» Input records
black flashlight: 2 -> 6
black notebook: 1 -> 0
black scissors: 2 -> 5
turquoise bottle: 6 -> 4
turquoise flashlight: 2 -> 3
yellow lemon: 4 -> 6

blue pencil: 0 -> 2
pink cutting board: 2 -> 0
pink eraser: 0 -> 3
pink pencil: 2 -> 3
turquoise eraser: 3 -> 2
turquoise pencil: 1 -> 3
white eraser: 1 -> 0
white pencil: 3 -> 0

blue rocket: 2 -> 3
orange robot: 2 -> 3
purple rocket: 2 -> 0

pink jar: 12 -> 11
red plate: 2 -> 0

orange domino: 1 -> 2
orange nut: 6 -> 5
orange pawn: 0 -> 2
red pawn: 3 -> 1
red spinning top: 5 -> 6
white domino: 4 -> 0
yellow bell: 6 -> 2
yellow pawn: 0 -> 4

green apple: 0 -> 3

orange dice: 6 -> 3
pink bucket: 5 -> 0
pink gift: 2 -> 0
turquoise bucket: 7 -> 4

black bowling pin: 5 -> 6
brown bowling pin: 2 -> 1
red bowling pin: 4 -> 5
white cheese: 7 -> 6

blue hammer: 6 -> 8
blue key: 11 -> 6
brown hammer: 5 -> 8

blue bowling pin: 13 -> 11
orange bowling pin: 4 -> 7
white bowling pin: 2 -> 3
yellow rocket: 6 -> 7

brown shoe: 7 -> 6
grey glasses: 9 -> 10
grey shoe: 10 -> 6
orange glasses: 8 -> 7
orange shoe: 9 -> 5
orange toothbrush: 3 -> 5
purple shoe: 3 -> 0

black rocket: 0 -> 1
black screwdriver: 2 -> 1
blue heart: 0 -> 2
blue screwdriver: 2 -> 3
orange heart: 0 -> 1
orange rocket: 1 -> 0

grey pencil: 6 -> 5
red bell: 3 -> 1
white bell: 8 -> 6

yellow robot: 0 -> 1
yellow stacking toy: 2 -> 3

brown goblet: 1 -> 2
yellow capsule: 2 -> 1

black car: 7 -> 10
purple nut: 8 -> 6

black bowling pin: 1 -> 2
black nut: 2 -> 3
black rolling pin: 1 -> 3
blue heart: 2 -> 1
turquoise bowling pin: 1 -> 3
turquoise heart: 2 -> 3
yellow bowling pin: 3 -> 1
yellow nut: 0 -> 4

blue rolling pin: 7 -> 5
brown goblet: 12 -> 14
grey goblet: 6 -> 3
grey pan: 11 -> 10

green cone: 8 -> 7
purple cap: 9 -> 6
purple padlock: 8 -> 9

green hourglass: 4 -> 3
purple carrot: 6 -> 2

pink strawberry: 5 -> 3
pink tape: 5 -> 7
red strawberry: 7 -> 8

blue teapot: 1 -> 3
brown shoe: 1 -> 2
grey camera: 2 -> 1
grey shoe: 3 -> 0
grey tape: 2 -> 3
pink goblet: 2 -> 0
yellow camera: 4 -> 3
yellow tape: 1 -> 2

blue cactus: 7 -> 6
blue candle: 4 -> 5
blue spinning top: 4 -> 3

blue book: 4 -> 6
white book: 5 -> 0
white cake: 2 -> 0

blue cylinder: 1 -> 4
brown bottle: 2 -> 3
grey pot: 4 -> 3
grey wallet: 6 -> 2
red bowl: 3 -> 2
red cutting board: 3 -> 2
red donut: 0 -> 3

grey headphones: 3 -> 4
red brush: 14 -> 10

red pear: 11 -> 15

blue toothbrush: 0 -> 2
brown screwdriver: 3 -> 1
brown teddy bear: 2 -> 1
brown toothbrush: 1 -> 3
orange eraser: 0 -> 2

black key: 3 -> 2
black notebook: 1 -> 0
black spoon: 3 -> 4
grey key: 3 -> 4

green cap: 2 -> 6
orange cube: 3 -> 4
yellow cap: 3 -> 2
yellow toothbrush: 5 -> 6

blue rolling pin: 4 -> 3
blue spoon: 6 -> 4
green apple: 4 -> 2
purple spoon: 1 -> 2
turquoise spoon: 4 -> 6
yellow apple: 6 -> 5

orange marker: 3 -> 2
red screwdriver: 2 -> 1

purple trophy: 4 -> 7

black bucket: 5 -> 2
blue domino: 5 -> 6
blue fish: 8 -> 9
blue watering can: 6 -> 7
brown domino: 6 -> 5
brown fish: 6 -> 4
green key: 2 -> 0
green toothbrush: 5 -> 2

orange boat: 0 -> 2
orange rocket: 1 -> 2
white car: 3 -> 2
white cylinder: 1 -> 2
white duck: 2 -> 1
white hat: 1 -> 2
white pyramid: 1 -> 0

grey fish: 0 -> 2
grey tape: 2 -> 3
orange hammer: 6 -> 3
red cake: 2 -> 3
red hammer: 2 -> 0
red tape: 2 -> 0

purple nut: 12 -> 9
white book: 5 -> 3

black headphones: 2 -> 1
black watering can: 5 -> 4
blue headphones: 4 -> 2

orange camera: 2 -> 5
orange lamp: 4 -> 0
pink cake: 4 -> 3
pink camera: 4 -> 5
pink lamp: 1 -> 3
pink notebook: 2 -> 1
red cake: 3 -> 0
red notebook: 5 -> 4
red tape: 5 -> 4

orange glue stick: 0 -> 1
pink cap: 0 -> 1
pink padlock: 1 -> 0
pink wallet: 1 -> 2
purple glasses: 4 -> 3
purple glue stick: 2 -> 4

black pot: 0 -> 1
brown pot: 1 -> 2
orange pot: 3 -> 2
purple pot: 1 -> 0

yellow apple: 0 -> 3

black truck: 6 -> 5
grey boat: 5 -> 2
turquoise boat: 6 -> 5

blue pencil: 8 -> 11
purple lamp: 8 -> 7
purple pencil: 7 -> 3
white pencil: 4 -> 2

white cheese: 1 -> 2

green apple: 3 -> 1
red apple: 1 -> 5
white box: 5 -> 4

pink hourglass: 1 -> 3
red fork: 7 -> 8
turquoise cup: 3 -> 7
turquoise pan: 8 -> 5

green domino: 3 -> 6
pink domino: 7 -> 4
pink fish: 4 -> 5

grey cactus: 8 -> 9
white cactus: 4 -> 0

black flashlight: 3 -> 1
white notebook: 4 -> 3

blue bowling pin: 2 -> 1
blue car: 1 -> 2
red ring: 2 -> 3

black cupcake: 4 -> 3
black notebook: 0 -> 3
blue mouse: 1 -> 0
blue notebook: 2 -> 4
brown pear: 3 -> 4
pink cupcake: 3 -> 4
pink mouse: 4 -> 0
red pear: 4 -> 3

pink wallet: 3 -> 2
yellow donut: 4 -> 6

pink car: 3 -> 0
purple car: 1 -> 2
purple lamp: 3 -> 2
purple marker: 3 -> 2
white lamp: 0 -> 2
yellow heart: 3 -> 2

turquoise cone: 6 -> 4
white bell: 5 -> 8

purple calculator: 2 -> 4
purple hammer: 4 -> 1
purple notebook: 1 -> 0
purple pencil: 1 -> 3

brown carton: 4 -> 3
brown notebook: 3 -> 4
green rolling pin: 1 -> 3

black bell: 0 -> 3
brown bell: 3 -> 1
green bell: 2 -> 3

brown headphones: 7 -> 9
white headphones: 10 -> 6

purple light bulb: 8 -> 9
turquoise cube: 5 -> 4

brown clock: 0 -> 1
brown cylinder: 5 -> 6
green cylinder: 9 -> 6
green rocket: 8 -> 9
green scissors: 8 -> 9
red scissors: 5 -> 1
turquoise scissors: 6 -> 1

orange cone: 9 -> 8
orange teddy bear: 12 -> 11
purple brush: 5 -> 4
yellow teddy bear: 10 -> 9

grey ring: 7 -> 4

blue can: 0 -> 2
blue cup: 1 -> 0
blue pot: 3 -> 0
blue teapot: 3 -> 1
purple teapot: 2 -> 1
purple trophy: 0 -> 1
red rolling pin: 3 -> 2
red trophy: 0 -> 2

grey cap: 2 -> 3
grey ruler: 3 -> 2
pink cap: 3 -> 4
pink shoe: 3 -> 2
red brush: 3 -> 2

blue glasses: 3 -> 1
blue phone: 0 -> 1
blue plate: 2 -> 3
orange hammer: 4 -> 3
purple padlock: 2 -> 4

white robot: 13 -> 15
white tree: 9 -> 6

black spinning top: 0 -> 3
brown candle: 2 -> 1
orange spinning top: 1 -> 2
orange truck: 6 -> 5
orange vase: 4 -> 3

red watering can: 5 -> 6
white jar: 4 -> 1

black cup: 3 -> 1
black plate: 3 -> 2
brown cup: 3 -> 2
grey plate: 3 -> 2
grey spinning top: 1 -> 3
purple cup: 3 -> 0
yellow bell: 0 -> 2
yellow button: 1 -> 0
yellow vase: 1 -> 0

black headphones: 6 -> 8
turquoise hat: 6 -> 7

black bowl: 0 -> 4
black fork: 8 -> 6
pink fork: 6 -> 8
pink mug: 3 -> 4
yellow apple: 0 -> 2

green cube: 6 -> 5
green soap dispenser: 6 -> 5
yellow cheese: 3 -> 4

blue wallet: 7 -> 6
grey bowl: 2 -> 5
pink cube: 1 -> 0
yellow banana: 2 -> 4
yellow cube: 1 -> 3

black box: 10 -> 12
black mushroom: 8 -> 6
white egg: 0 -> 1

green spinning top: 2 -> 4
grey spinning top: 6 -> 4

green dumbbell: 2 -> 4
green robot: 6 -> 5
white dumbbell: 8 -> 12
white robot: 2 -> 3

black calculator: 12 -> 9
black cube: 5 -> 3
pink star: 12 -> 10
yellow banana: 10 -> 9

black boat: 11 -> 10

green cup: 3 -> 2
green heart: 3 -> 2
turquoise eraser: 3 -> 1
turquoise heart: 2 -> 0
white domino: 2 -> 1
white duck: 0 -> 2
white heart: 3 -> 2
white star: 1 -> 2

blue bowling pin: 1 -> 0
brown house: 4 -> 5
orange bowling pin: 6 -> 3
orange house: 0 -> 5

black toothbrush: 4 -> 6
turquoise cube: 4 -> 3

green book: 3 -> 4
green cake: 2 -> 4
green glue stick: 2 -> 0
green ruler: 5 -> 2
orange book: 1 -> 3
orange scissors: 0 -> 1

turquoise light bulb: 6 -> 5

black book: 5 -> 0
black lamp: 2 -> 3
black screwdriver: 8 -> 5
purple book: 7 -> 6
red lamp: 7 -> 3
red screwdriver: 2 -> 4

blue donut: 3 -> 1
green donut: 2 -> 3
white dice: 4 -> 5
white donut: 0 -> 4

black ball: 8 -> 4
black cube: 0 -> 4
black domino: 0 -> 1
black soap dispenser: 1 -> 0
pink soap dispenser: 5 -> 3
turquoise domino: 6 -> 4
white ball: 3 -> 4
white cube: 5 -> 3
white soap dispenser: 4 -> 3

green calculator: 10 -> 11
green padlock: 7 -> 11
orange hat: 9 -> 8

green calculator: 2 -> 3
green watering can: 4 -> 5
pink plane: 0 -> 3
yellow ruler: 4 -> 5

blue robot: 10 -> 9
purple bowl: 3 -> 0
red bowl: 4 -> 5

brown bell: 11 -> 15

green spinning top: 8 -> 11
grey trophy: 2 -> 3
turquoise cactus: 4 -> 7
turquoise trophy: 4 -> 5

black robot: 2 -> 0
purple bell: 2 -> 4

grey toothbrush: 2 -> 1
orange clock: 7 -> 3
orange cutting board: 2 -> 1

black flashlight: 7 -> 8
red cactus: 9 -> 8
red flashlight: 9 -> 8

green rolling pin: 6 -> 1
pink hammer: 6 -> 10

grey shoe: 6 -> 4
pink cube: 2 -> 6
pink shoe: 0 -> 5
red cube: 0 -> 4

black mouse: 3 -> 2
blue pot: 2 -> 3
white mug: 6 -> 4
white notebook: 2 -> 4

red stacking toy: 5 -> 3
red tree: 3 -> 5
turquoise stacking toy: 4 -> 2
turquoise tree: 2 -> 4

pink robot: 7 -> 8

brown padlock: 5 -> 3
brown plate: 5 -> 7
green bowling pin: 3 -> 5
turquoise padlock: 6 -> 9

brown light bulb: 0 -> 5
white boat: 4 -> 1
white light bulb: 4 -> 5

» What you will do
I'd like the lines above from the one with "white robot: 13 -> 15" up to and including the one with "green soap dispenser: 6 -> 5" copied exactly, with no other lines.

» Solution to this exercise
white robot: 13 -> 15
white tree: 9 -> 6

black spinning top: 0 -> 3
brown candle: 2 -> 1
orange spinning top: 1 -> 2
orange truck: 6 -> 5
orange vase: 4 -> 3

red watering can: 5 -> 6
white jar: 4 -> 1

black cup: 3 -> 1
black plate: 3 -> 2
brown cup: 3 -> 2
grey plate: 3 -> 2
grey spinning top: 1 -> 3
purple cup: 3 -> 0
yellow bell: 0 -> 2
yellow button: 1 -> 0
yellow vase: 1 -> 0

black headphones: 6 -> 8
turquoise hat: 6 -> 7

black bowl: 0 -> 4
black fork: 8 -> 6
pink fork: 6 -> 8
pink mug: 3 -> 4
yellow apple: 0 -> 2

green cube: 6 -> 5
green soap dispenser: 6 -> 5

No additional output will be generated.